# DESCRIPTION OF THE TASK
Identify the line in which "old: orange_button" appears, then reproduce that line and all remaining lines of the records word for word.

(Dataset excerpts)

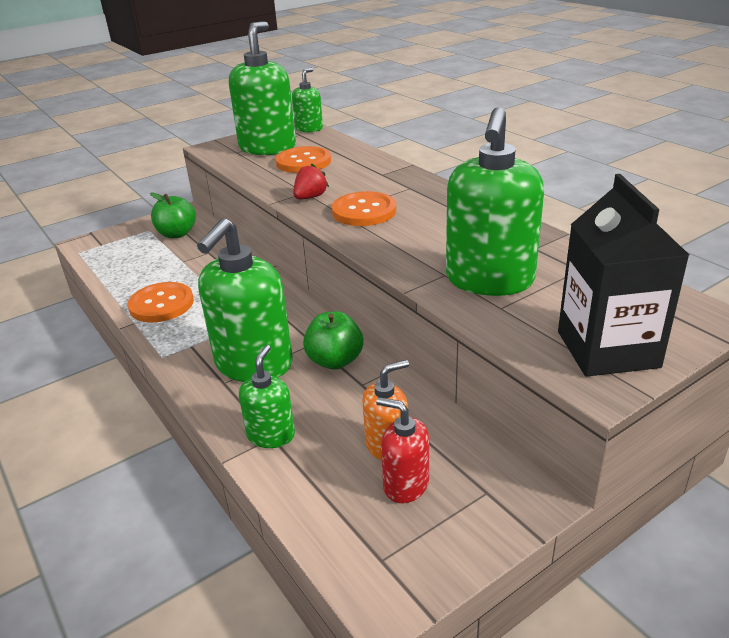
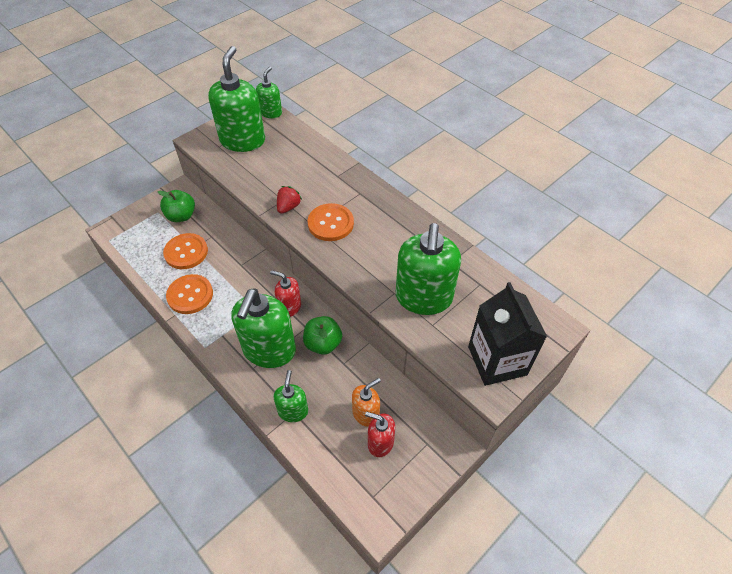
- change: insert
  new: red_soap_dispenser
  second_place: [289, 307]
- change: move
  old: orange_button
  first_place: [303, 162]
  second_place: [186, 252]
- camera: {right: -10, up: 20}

# REPLY
  old: orange_button
  first_place: [303, 162]
  second_place: [186, 252]
- camera: {right: -10, up: 20}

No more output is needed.